▸ BRIEF
Of all the lines below, output only those starting at the one with "black donut: 4 -> 3" and ending at the one with "brown house: 9 -> 5", both ends included, exactly as written.

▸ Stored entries
==========
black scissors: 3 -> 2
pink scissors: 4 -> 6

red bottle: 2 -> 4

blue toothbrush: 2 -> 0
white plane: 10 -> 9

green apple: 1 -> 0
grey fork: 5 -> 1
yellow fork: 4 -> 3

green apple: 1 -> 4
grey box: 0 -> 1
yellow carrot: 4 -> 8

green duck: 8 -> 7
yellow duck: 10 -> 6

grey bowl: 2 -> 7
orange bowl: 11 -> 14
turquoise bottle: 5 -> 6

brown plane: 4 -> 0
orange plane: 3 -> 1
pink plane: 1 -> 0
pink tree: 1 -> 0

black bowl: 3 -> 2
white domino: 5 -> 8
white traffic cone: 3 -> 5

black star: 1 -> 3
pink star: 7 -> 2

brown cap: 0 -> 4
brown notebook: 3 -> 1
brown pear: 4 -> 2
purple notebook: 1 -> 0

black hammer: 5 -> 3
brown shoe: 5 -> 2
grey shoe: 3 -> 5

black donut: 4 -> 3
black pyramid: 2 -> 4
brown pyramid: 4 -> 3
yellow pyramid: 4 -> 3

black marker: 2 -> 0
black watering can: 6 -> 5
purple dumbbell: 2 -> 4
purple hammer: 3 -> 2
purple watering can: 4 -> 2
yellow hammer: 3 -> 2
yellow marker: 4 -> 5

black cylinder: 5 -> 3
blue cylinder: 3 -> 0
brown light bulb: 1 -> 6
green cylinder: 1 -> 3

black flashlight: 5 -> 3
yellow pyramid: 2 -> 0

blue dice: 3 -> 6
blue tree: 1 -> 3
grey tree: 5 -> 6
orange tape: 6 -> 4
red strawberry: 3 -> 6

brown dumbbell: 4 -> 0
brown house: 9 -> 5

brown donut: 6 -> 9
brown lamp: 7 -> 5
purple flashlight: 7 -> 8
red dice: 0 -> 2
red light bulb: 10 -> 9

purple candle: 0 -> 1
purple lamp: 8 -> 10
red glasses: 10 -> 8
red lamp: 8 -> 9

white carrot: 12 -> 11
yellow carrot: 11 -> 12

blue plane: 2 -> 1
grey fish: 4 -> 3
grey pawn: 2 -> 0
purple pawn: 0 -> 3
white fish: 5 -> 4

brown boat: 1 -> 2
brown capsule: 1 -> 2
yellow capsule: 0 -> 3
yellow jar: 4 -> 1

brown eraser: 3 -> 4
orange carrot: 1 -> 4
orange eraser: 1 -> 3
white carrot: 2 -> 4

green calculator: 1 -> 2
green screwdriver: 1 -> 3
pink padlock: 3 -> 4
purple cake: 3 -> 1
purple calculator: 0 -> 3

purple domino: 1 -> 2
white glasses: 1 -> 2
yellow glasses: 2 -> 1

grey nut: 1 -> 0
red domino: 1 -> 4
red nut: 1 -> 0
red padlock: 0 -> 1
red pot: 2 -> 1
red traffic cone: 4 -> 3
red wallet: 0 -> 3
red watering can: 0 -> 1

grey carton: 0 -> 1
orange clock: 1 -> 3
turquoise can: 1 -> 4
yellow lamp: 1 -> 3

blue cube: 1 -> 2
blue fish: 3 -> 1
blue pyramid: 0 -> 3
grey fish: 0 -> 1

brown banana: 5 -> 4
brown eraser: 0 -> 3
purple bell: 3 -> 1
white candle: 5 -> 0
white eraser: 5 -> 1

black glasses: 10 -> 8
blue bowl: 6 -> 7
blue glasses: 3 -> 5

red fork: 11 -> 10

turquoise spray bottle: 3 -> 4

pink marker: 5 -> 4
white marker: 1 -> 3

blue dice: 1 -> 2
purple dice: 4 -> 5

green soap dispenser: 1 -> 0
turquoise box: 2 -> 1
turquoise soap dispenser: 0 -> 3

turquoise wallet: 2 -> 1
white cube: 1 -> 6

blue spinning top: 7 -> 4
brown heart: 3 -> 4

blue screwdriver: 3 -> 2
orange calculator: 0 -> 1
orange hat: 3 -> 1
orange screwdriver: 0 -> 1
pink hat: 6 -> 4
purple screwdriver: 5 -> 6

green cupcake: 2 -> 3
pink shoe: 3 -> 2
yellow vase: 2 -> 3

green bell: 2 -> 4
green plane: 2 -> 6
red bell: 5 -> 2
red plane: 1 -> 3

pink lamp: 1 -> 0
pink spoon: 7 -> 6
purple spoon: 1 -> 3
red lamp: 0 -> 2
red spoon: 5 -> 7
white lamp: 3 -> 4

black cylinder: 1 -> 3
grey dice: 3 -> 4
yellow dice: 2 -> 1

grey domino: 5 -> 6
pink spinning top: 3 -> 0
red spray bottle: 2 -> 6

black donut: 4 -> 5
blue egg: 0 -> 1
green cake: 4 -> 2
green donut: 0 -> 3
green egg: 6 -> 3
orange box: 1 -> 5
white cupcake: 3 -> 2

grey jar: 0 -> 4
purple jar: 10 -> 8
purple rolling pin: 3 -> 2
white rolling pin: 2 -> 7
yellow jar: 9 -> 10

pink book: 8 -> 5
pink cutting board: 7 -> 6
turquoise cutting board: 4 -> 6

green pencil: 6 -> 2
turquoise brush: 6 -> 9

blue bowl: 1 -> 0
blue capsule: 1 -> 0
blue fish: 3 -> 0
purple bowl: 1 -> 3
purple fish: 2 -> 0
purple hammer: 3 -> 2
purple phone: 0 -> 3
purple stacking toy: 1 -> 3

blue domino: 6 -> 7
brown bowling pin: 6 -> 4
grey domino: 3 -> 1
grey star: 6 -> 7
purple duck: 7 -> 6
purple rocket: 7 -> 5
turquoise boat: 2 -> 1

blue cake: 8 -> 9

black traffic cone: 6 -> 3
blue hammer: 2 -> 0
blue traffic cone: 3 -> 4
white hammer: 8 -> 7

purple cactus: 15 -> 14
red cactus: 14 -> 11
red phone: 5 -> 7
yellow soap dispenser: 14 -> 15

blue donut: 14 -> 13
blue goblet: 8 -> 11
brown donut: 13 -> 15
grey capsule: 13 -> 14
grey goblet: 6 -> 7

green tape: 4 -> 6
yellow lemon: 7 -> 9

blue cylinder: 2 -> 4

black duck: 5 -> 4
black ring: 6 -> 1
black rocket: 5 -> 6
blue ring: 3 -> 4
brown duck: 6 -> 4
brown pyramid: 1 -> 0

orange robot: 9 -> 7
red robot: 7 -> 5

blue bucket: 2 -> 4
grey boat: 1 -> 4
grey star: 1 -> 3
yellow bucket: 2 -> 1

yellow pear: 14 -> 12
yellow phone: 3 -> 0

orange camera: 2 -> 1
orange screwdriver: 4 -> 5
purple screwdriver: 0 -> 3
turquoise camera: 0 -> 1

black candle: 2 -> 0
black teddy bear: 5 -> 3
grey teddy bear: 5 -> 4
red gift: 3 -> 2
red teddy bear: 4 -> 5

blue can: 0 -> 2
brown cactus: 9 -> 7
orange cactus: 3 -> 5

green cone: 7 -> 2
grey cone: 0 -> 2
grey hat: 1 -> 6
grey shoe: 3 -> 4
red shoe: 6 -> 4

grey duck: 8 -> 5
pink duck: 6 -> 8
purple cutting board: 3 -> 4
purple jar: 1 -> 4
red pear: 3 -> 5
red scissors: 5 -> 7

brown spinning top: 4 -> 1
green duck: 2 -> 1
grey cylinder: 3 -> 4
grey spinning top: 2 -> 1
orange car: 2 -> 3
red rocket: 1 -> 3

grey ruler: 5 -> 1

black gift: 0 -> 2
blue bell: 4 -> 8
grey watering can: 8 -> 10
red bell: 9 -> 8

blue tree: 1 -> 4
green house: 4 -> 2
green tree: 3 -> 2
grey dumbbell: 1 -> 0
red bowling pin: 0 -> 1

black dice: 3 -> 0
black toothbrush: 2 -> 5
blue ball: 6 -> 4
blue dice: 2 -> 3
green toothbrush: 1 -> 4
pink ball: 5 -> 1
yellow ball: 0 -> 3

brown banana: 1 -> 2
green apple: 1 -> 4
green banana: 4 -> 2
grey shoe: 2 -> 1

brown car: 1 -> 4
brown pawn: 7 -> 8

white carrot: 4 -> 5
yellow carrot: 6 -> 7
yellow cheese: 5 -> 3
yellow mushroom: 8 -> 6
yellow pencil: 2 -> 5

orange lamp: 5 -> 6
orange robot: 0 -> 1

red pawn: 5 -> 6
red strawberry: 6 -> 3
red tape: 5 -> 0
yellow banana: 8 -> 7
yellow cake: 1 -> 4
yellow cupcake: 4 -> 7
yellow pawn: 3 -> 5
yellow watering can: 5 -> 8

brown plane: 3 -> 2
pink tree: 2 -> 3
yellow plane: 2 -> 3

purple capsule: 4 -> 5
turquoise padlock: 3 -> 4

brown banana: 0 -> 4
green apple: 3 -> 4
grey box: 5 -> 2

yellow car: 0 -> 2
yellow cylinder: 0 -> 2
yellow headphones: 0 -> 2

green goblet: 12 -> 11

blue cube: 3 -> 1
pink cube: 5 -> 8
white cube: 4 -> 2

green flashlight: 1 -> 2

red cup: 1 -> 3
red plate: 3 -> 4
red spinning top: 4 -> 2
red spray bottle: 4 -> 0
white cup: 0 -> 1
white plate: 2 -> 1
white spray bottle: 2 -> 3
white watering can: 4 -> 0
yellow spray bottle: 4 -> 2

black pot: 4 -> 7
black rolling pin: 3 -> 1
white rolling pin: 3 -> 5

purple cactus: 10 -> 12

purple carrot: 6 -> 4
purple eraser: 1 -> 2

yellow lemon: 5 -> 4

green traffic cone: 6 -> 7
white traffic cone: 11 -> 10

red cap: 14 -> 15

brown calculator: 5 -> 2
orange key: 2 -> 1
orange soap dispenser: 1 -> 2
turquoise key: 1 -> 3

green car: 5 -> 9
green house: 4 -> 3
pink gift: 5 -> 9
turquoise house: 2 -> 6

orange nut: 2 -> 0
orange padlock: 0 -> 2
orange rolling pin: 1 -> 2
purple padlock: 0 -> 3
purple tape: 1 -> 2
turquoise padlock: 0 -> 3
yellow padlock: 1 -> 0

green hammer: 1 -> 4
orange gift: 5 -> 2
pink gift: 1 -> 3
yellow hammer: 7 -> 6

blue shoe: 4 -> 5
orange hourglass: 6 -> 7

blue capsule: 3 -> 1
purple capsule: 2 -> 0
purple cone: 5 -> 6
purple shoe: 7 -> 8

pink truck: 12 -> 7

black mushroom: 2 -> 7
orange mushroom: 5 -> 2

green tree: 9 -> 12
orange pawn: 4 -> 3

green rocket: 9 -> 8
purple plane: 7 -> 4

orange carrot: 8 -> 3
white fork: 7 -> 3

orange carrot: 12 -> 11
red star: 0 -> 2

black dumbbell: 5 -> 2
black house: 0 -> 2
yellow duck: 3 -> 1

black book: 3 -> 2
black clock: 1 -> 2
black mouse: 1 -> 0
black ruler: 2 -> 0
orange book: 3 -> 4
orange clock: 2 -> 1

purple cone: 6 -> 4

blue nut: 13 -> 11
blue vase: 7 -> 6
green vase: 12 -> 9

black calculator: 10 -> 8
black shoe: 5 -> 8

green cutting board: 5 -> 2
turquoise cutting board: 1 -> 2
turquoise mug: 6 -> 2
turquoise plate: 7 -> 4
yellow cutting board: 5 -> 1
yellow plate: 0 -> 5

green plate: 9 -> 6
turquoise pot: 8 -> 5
==========
▸ WRITTEN RESPONSE
black donut: 4 -> 3
black pyramid: 2 -> 4
brown pyramid: 4 -> 3
yellow pyramid: 4 -> 3

black marker: 2 -> 0
black watering can: 6 -> 5
purple dumbbell: 2 -> 4
purple hammer: 3 -> 2
purple watering can: 4 -> 2
yellow hammer: 3 -> 2
yellow marker: 4 -> 5

black cylinder: 5 -> 3
blue cylinder: 3 -> 0
brown light bulb: 1 -> 6
green cylinder: 1 -> 3

black flashlight: 5 -> 3
yellow pyramid: 2 -> 0

blue dice: 3 -> 6
blue tree: 1 -> 3
grey tree: 5 -> 6
orange tape: 6 -> 4
red strawberry: 3 -> 6

brown dumbbell: 4 -> 0
brown house: 9 -> 5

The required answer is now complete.